== Information supplied ==
###

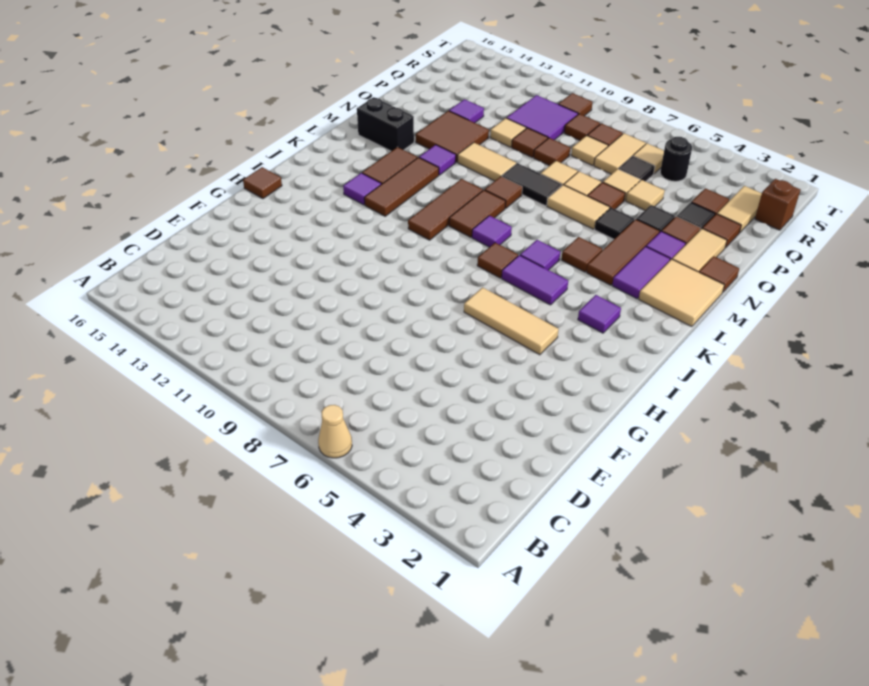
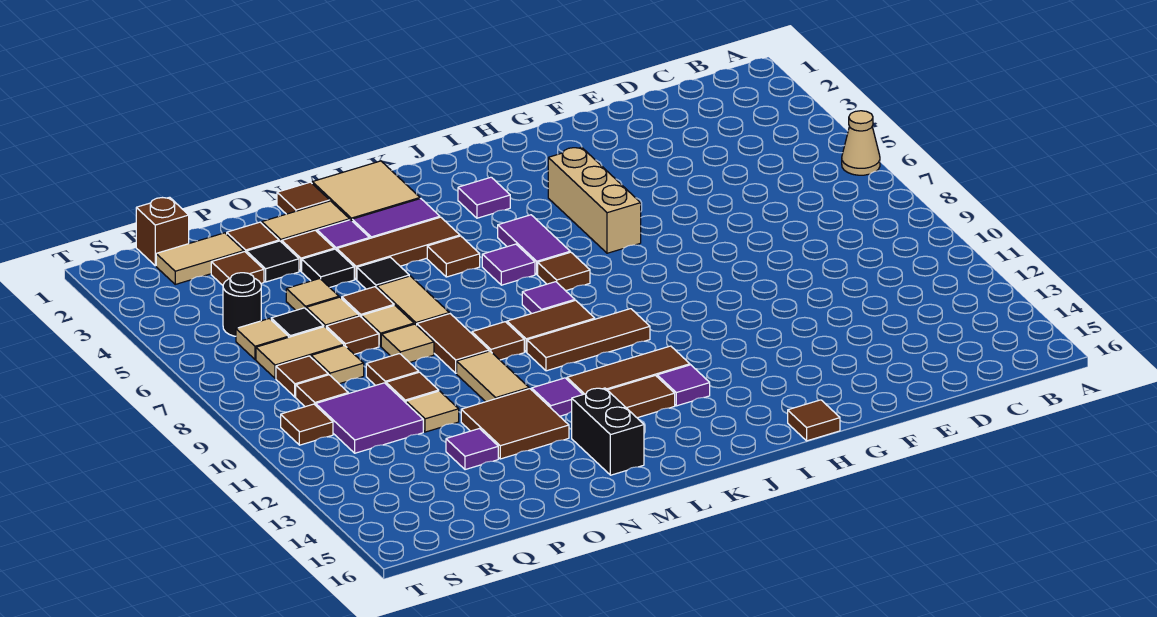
tan tile H4:H6 level 1 -> tan brick H4:H6 level 1
black tile N8:N9 level 1 -> brown tile N8:N9 level 1
none -> brown tile P7 level 1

###

== What you will do ==
Print each line above exactly as it appears, excluding all images.

== Finished task ==
tan tile H4:H6 level 1 -> tan brick H4:H6 level 1
black tile N8:N9 level 1 -> brown tile N8:N9 level 1
none -> brown tile P7 level 1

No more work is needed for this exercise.